Skipping all images, output the listing word for word.
────────────────────
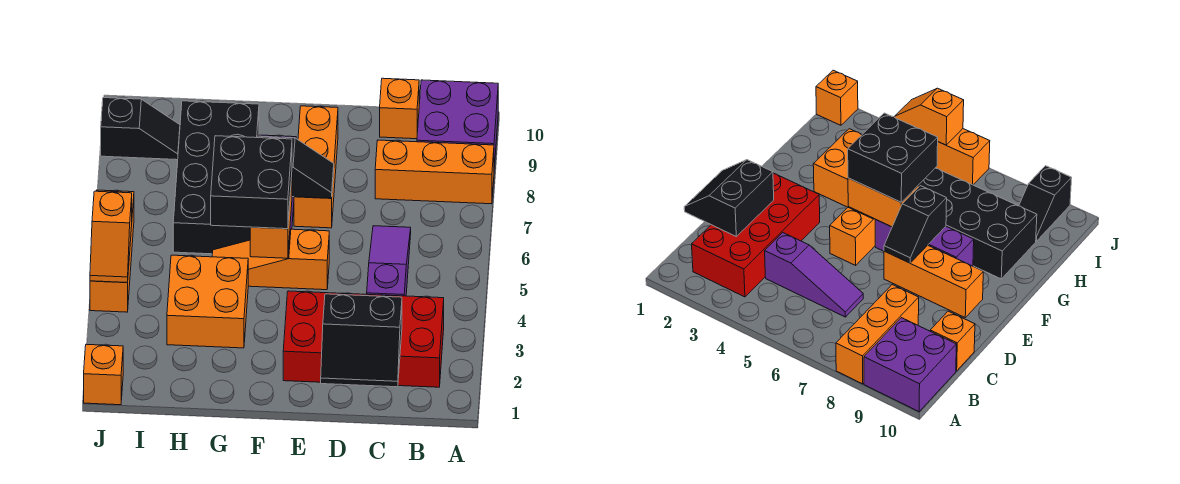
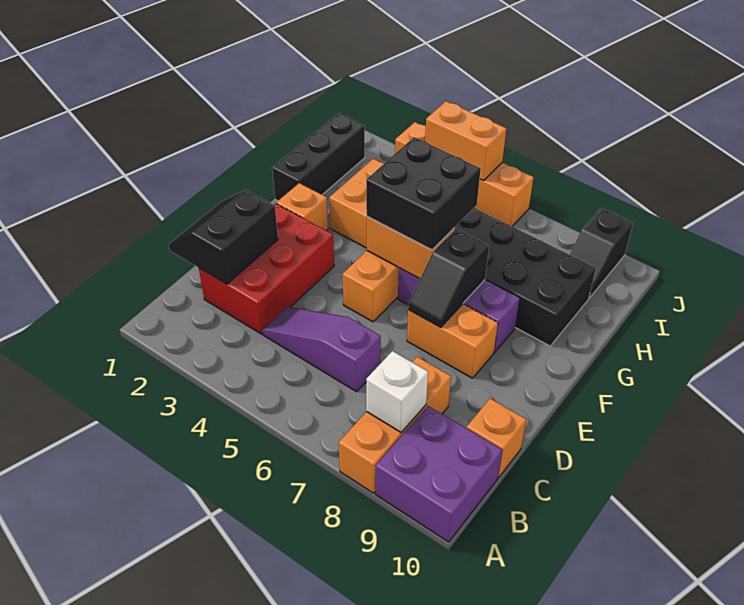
red brick B2:E3 level 1 -> red brick C2:E3 level 1
none -> white brick B8 level 2
purple slope C4:C6 level 1 top 4 -> purple slope C4:C6 level 1 top 6
orange brick E7:E9 level 1 -> orange brick E7:E8 level 1
none -> black brick G1:I1 level 1
orange brick J1 level 1 -> orange brick F2 level 1
orange brick J4:J6 level 1 -> orange brick J3:J6 level 1
orange slope J4:J5 level 2 top 5 -> orange brick J4:J5 level 2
────────────────────
ANSWER FOR THIS EXERCISE:
red brick B2:E3 level 1 -> red brick C2:E3 level 1
none -> white brick B8 level 2
purple slope C4:C6 level 1 top 4 -> purple slope C4:C6 level 1 top 6
orange brick E7:E9 level 1 -> orange brick E7:E8 level 1
none -> black brick G1:I1 level 1
orange brick J1 level 1 -> orange brick F2 level 1
orange brick J4:J6 level 1 -> orange brick J3:J6 level 1
orange slope J4:J5 level 2 top 5 -> orange brick J4:J5 level 2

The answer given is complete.